=== DATASET ===
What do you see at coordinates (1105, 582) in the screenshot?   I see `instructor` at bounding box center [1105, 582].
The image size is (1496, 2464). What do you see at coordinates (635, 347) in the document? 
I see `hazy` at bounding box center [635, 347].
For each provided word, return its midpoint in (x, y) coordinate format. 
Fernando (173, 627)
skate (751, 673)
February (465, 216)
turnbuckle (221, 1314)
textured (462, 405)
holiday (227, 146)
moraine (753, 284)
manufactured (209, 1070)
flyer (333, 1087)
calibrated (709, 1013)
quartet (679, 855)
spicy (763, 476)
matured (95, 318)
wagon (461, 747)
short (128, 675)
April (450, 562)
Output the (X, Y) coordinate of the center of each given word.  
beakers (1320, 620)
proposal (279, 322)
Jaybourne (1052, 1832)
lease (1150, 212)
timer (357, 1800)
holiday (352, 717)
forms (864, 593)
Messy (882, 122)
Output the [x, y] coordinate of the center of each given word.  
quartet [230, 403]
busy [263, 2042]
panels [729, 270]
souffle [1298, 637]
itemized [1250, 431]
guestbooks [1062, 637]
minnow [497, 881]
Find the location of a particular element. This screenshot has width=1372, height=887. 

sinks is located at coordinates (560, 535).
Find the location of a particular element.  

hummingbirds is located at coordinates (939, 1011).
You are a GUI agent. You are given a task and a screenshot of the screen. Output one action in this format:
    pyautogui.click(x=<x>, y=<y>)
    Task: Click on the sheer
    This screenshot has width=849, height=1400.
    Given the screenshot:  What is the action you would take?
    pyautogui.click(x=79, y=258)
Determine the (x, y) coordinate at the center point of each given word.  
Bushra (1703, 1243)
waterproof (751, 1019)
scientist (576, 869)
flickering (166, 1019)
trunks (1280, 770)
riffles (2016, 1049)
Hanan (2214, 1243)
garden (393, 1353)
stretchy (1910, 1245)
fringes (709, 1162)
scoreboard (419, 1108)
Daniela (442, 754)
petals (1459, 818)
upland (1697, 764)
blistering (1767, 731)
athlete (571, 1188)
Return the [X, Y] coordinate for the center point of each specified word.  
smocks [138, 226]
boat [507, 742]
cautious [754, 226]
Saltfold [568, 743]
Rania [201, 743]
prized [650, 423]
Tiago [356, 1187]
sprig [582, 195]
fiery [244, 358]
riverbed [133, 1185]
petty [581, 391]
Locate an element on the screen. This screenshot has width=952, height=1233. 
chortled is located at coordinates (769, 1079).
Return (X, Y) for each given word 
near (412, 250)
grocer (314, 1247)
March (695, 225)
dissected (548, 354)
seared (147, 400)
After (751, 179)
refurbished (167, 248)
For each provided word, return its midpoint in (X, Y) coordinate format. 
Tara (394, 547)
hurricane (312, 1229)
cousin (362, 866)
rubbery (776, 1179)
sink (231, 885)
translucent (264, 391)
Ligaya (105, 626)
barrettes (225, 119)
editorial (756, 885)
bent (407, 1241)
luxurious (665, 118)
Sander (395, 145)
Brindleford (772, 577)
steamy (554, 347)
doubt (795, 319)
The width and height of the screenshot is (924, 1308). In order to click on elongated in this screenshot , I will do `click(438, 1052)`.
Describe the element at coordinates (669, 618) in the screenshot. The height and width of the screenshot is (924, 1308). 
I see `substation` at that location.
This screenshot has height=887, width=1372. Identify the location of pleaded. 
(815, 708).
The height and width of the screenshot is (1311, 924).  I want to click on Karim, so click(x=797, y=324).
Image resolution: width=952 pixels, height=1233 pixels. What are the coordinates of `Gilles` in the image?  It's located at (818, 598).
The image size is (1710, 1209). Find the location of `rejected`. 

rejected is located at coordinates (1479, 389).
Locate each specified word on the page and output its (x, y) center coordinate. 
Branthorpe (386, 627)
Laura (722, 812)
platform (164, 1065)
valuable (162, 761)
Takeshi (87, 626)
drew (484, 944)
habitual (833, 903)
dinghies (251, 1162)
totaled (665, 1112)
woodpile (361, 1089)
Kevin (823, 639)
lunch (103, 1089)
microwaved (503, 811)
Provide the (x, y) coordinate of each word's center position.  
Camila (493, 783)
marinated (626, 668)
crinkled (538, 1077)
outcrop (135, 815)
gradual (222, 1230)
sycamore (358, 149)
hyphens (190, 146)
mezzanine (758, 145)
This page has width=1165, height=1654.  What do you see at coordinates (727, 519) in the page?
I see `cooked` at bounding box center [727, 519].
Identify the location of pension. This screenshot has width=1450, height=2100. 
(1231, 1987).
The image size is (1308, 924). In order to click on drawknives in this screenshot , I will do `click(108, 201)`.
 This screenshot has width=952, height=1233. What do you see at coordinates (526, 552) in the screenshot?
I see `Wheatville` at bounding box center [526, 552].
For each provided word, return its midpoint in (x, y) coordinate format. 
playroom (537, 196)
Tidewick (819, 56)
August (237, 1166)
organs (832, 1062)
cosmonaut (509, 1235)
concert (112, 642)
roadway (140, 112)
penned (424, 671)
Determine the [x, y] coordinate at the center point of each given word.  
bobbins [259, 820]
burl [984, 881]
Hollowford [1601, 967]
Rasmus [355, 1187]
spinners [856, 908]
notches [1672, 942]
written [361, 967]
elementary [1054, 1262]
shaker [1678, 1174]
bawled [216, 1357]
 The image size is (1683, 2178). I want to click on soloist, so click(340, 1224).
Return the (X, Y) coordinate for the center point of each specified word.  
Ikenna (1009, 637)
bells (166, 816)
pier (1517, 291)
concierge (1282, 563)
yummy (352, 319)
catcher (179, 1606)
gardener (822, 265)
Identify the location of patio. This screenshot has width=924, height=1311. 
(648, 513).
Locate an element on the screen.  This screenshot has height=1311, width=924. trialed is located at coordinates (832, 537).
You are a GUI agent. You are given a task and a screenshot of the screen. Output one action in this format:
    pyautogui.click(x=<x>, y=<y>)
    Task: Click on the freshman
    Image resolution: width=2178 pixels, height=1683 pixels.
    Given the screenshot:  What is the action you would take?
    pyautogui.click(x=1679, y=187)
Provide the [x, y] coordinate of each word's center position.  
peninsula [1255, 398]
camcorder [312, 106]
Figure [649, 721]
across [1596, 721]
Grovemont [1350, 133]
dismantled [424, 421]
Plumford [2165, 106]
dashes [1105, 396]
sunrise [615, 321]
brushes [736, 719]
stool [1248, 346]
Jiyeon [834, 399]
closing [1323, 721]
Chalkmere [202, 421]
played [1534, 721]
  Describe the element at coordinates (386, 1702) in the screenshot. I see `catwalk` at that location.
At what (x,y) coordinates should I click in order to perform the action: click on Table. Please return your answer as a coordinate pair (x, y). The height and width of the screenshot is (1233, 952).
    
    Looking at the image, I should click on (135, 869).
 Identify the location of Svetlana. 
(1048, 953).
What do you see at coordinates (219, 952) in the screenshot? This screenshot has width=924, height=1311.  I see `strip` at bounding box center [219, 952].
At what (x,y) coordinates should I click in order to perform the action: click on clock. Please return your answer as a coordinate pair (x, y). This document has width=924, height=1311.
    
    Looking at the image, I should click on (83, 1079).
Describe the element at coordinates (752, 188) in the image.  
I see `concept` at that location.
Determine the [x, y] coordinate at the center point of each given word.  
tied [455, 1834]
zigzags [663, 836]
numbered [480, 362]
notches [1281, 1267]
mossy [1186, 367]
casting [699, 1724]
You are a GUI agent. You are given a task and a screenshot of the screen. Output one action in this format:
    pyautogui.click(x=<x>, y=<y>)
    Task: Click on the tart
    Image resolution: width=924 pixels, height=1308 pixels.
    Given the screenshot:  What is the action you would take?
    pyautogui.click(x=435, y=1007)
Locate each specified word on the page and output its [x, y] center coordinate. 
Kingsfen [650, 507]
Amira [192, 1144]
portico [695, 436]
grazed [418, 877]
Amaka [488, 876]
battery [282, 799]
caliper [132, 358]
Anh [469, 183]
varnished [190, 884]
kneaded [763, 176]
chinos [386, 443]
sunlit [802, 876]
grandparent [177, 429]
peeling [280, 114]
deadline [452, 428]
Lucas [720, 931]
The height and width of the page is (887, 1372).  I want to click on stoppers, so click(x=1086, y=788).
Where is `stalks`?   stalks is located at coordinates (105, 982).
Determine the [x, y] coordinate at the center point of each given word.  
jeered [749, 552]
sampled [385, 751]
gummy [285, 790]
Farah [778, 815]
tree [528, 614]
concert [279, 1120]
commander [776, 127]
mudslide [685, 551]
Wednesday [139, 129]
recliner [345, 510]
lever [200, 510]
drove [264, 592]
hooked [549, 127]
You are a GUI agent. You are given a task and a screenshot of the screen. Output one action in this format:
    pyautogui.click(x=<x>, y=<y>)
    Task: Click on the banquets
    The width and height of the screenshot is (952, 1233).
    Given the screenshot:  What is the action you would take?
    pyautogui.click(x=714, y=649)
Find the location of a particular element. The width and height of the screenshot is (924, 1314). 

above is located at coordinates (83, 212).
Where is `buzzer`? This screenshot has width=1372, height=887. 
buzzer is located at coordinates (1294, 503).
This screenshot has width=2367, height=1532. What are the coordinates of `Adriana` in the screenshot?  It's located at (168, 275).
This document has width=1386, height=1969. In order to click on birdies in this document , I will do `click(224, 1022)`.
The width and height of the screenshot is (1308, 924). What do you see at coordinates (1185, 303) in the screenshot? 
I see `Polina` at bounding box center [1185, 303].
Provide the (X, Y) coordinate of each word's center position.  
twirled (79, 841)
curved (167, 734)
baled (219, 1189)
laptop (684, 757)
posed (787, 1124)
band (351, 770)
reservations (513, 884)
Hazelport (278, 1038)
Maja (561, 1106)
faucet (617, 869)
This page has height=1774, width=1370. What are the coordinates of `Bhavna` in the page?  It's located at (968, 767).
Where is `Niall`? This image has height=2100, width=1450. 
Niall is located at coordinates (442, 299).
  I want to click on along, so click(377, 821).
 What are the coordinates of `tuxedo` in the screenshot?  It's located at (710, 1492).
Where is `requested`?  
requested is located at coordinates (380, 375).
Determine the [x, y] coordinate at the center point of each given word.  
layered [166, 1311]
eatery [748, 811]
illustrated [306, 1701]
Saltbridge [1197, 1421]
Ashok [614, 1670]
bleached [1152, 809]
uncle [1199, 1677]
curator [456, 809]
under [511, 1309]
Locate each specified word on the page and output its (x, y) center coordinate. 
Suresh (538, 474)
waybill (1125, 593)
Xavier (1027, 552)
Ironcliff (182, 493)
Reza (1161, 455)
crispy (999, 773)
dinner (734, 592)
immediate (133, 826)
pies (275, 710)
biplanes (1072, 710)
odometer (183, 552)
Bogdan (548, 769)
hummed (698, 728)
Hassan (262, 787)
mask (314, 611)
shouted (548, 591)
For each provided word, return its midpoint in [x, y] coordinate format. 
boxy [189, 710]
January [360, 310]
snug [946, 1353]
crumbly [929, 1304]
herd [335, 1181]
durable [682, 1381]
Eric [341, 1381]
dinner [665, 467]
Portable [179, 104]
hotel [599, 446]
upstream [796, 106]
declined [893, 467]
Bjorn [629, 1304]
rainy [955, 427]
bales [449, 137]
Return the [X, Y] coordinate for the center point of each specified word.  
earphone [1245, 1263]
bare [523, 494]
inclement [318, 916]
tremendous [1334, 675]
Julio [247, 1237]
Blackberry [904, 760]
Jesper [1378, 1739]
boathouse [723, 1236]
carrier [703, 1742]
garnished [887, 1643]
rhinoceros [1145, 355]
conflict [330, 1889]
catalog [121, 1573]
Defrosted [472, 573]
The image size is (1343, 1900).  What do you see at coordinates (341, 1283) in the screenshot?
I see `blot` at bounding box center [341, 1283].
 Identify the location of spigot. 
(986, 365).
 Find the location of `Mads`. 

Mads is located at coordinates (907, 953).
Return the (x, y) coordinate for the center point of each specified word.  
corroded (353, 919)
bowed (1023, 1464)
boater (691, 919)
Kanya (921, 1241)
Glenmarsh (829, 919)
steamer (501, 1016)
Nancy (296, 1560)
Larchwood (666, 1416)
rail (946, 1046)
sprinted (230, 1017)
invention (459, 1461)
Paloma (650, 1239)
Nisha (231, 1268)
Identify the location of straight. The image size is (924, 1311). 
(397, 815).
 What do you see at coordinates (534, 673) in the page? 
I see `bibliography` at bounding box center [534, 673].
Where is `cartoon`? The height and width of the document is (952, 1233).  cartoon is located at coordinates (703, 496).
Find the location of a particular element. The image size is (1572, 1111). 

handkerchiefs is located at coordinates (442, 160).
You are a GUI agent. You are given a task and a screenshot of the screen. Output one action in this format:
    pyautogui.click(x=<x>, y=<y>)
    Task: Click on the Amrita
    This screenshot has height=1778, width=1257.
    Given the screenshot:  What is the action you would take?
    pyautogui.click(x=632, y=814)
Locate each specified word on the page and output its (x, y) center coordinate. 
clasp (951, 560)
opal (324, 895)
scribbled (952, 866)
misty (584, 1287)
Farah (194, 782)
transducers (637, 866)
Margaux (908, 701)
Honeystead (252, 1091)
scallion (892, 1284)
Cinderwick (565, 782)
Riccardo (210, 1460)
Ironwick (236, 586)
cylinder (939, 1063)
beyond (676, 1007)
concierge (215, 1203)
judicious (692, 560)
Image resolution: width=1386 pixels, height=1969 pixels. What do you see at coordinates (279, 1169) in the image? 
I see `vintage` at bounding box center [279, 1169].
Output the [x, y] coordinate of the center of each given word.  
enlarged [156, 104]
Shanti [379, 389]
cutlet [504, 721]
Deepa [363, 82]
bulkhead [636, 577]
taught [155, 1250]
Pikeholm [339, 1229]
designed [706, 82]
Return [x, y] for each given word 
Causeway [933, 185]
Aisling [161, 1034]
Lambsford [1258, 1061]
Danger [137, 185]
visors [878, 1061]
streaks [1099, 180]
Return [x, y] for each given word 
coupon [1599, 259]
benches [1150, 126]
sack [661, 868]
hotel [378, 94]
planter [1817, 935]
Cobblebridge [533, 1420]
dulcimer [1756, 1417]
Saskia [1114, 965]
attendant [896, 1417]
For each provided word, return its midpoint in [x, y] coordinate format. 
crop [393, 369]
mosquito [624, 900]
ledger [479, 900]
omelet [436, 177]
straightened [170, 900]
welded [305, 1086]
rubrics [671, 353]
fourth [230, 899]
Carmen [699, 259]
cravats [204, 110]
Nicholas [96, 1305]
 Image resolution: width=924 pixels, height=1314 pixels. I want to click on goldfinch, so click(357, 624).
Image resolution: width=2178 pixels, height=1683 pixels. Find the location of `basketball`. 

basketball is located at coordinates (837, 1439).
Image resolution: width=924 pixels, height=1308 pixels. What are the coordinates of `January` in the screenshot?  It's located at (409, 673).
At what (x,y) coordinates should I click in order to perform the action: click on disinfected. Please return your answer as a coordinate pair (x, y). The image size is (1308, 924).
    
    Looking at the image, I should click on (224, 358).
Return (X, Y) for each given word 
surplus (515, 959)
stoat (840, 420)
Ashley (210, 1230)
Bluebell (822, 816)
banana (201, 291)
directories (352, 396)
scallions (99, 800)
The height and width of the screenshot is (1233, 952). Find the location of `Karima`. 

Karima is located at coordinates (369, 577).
===
** YOUR TASK **
Pull out each row above that contains the word "January", and copy those rows in full.

** COMPLETE RESPONSE **
January [360, 310]
Image resolution: width=924 pixels, height=1308 pixels. What are the coordinates of `January` in the screenshot?  It's located at (409, 673).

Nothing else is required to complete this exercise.